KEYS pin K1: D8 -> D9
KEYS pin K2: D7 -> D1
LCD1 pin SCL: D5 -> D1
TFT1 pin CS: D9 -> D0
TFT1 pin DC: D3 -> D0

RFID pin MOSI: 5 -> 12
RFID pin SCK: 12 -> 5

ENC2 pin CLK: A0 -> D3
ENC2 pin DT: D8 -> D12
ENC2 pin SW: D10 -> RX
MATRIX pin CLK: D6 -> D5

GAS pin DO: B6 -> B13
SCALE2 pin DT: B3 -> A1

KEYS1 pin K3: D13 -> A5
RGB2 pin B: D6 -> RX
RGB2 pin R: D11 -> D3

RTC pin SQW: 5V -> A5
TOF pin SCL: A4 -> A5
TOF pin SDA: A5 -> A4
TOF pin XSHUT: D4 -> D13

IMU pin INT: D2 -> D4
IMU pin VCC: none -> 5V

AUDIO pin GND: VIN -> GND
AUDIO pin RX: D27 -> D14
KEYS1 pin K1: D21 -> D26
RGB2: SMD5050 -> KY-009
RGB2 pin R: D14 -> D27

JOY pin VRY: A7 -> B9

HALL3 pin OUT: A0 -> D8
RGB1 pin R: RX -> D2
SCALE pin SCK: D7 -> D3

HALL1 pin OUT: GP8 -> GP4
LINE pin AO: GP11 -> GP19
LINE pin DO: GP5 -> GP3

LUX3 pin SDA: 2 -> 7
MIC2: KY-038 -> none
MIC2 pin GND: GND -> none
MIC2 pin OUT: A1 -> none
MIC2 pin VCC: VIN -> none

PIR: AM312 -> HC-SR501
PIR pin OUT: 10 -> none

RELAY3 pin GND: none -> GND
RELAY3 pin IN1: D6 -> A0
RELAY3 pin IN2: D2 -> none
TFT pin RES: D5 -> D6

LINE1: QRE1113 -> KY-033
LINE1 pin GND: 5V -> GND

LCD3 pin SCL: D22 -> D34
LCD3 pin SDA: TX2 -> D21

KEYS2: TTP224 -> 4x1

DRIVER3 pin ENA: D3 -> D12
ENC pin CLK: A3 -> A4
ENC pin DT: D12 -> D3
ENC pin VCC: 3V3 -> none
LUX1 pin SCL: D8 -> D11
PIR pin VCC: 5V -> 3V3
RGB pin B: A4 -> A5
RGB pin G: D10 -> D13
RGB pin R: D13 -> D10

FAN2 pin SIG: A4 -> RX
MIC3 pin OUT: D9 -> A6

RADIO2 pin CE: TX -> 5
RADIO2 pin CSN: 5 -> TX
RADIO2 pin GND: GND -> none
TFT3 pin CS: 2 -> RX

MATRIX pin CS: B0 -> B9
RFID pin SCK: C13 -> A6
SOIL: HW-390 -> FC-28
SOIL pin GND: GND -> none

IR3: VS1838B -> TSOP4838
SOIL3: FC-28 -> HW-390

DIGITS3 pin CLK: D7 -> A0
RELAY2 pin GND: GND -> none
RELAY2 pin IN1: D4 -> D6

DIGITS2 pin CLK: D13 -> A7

Work instructions: The records need to be reproduced in their entirety, word for word.

Output for this task:
KEYS pin K1: D8 -> D9
KEYS pin K2: D7 -> D1
LCD1 pin SCL: D5 -> D1
TFT1 pin CS: D9 -> D0
TFT1 pin DC: D3 -> D0

RFID pin MOSI: 5 -> 12
RFID pin SCK: 12 -> 5

ENC2 pin CLK: A0 -> D3
ENC2 pin DT: D8 -> D12
ENC2 pin SW: D10 -> RX
MATRIX pin CLK: D6 -> D5

GAS pin DO: B6 -> B13
SCALE2 pin DT: B3 -> A1

KEYS1 pin K3: D13 -> A5
RGB2 pin B: D6 -> RX
RGB2 pin R: D11 -> D3

RTC pin SQW: 5V -> A5
TOF pin SCL: A4 -> A5
TOF pin SDA: A5 -> A4
TOF pin XSHUT: D4 -> D13

IMU pin INT: D2 -> D4
IMU pin VCC: none -> 5V

AUDIO pin GND: VIN -> GND
AUDIO pin RX: D27 -> D14
KEYS1 pin K1: D21 -> D26
RGB2: SMD5050 -> KY-009
RGB2 pin R: D14 -> D27

JOY pin VRY: A7 -> B9

HALL3 pin OUT: A0 -> D8
RGB1 pin R: RX -> D2
SCALE pin SCK: D7 -> D3

HALL1 pin OUT: GP8 -> GP4
LINE pin AO: GP11 -> GP19
LINE pin DO: GP5 -> GP3

LUX3 pin SDA: 2 -> 7
MIC2: KY-038 -> none
MIC2 pin GND: GND -> none
MIC2 pin OUT: A1 -> none
MIC2 pin VCC: VIN -> none

PIR: AM312 -> HC-SR501
PIR pin OUT: 10 -> none

RELAY3 pin GND: none -> GND
RELAY3 pin IN1: D6 -> A0
RELAY3 pin IN2: D2 -> none
TFT pin RES: D5 -> D6

LINE1: QRE1113 -> KY-033
LINE1 pin GND: 5V -> GND

LCD3 pin SCL: D22 -> D34
LCD3 pin SDA: TX2 -> D21

KEYS2: TTP224 -> 4x1

DRIVER3 pin ENA: D3 -> D12
ENC pin CLK: A3 -> A4
ENC pin DT: D12 -> D3
ENC pin VCC: 3V3 -> none
LUX1 pin SCL: D8 -> D11
PIR pin VCC: 5V -> 3V3
RGB pin B: A4 -> A5
RGB pin G: D10 -> D13
RGB pin R: D13 -> D10

FAN2 pin SIG: A4 -> RX
MIC3 pin OUT: D9 -> A6

RADIO2 pin CE: TX -> 5
RADIO2 pin CSN: 5 -> TX
RADIO2 pin GND: GND -> none
TFT3 pin CS: 2 -> RX

MATRIX pin CS: B0 -> B9
RFID pin SCK: C13 -> A6
SOIL: HW-390 -> FC-28
SOIL pin GND: GND -> none

IR3: VS1838B -> TSOP4838
SOIL3: FC-28 -> HW-390

DIGITS3 pin CLK: D7 -> A0
RELAY2 pin GND: GND -> none
RELAY2 pin IN1: D4 -> D6

DIGITS2 pin CLK: D13 -> A7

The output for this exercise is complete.